▸ **Task item**:
Please repeat the data exactly. Any picture in it stays out.

▸ **Available data**:

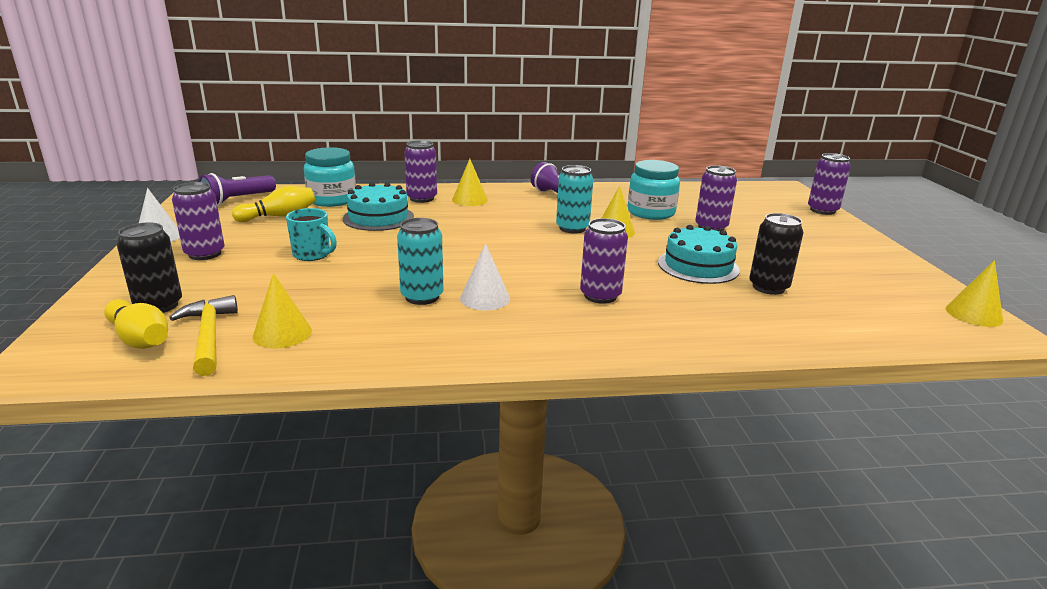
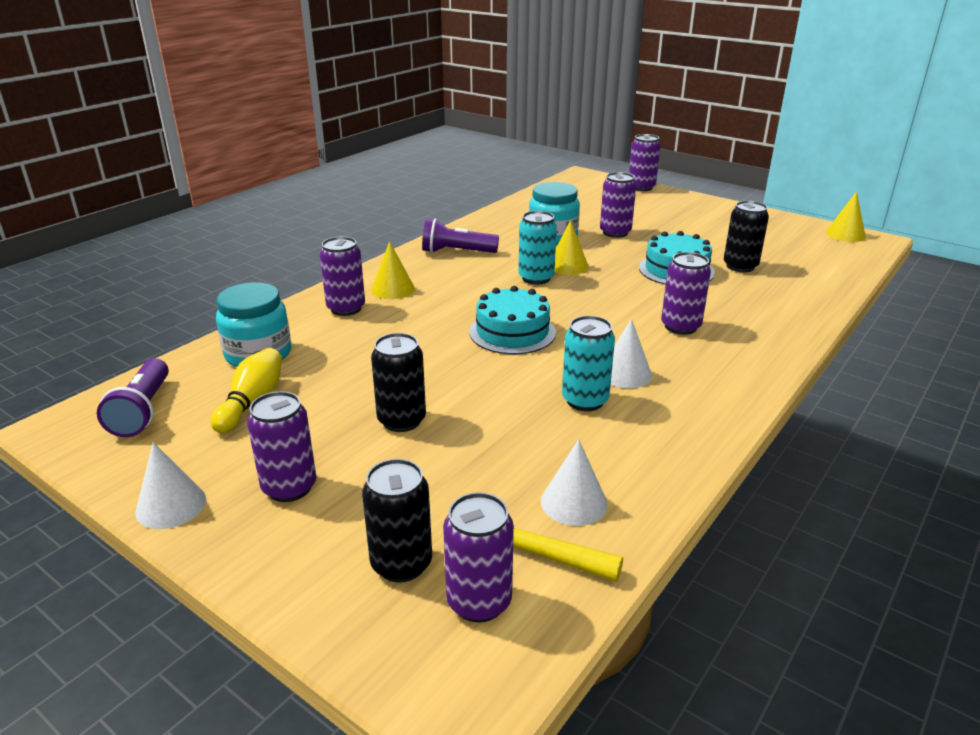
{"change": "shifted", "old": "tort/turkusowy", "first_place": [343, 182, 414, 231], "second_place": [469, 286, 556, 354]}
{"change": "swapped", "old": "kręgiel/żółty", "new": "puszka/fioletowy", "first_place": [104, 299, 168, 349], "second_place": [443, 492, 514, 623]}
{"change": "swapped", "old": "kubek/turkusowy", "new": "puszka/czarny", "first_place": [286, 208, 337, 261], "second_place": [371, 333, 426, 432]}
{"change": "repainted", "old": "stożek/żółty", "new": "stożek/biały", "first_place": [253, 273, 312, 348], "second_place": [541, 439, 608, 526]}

▸ **Written reply**:
{"change": "shifted", "old": "tort/turkusowy", "first_place": [343, 182, 414, 231], "second_place": [469, 286, 556, 354]}
{"change": "swapped", "old": "kręgiel/żółty", "new": "puszka/fioletowy", "first_place": [104, 299, 168, 349], "second_place": [443, 492, 514, 623]}
{"change": "swapped", "old": "kubek/turkusowy", "new": "puszka/czarny", "first_place": [286, 208, 337, 261], "second_place": [371, 333, 426, 432]}
{"change": "repainted", "old": "stożek/żółty", "new": "stożek/biały", "first_place": [253, 273, 312, 348], "second_place": [541, 439, 608, 526]}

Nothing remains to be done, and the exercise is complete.